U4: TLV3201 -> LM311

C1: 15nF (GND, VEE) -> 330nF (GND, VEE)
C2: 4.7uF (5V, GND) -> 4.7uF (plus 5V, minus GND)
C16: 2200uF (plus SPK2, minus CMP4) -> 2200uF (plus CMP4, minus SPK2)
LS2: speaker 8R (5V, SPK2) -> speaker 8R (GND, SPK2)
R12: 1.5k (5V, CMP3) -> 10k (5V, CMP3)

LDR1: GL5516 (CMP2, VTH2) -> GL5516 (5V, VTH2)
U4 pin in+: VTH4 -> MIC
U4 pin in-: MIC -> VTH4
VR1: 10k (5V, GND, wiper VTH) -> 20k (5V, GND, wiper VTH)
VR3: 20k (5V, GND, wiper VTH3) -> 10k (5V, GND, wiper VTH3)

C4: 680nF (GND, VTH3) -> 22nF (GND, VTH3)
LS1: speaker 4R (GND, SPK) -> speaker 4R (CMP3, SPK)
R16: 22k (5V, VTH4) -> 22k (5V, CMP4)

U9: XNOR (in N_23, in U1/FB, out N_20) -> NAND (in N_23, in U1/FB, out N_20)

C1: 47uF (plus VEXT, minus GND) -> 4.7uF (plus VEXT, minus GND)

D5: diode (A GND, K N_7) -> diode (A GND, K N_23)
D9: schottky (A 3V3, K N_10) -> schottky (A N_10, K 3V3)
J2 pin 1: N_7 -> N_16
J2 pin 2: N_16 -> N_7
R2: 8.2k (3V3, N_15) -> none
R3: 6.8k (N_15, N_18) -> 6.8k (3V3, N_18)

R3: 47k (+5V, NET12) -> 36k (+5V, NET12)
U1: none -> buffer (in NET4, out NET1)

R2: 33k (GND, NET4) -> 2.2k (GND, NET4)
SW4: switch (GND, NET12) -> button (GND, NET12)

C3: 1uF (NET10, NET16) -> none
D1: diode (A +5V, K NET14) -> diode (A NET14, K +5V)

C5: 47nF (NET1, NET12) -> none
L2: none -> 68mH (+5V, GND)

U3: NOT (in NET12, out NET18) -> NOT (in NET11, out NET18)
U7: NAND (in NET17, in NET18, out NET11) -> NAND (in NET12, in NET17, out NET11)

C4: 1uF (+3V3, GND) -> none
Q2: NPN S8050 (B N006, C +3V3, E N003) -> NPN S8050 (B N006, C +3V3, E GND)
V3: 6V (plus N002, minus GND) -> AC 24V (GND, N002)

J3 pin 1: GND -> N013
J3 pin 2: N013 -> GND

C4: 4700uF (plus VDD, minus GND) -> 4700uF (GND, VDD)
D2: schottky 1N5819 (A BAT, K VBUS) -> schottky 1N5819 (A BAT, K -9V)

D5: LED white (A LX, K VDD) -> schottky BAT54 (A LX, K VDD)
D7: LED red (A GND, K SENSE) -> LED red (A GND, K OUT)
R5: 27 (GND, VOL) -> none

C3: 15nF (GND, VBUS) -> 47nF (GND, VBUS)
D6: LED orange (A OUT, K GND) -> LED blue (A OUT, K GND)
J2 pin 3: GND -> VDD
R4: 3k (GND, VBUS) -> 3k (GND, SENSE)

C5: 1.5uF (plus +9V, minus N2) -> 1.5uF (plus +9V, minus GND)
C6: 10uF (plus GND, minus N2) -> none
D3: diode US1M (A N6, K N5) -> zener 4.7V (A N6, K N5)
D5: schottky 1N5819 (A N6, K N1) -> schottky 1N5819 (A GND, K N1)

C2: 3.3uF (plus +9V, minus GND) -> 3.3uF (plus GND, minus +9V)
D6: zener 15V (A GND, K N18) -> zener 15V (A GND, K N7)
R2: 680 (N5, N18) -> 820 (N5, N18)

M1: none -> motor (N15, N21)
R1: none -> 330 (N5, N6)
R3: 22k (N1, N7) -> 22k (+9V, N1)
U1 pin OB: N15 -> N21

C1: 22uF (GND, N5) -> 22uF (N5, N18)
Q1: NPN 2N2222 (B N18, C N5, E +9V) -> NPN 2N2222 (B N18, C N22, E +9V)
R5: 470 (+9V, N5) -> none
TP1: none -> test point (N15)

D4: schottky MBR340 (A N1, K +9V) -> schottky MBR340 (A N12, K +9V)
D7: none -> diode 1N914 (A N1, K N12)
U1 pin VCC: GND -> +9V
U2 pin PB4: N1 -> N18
============
-- TASK DIRECTIONS --
From the entries above, extract only the lines running from the one containing "LDR1: GL5516 (CMP2, VTH2)" through the one containing "C4: 680nF (GND, VTH3) -> 22nF (GND, VTH3)", inclusive.

-- RESPONSE AREA --
LDR1: GL5516 (CMP2, VTH2) -> GL5516 (5V, VTH2)
U4 pin in+: VTH4 -> MIC
U4 pin in-: MIC -> VTH4
VR1: 10k (5V, GND, wiper VTH) -> 20k (5V, GND, wiper VTH)
VR3: 20k (5V, GND, wiper VTH3) -> 10k (5V, GND, wiper VTH3)

C4: 680nF (GND, VTH3) -> 22nF (GND, VTH3)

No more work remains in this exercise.